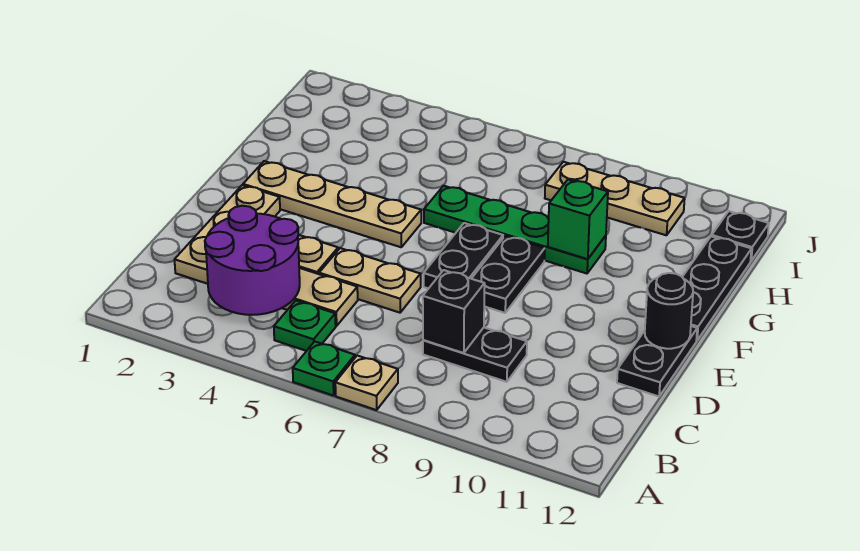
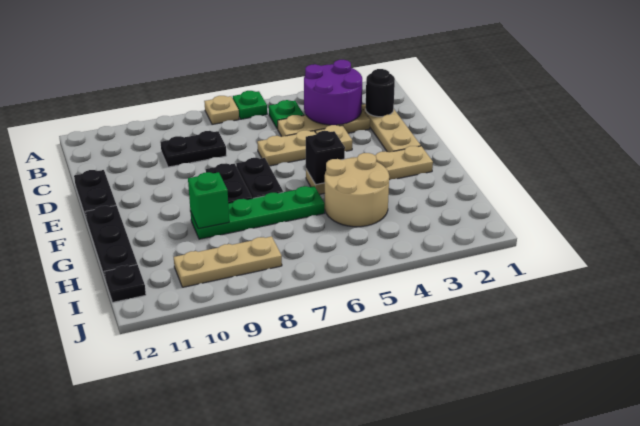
black brick C8 level 2 -> black brick F5 level 2
black round brick E12 level 2 -> black round brick C2 level 2
none -> tan round brick G4:H5 level 1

TASK DETAILS =
Retrieve every line above holding the word "black".

PROBLEM SOLUTION =
black brick C8 level 2 -> black brick F5 level 2
black round brick E12 level 2 -> black round brick C2 level 2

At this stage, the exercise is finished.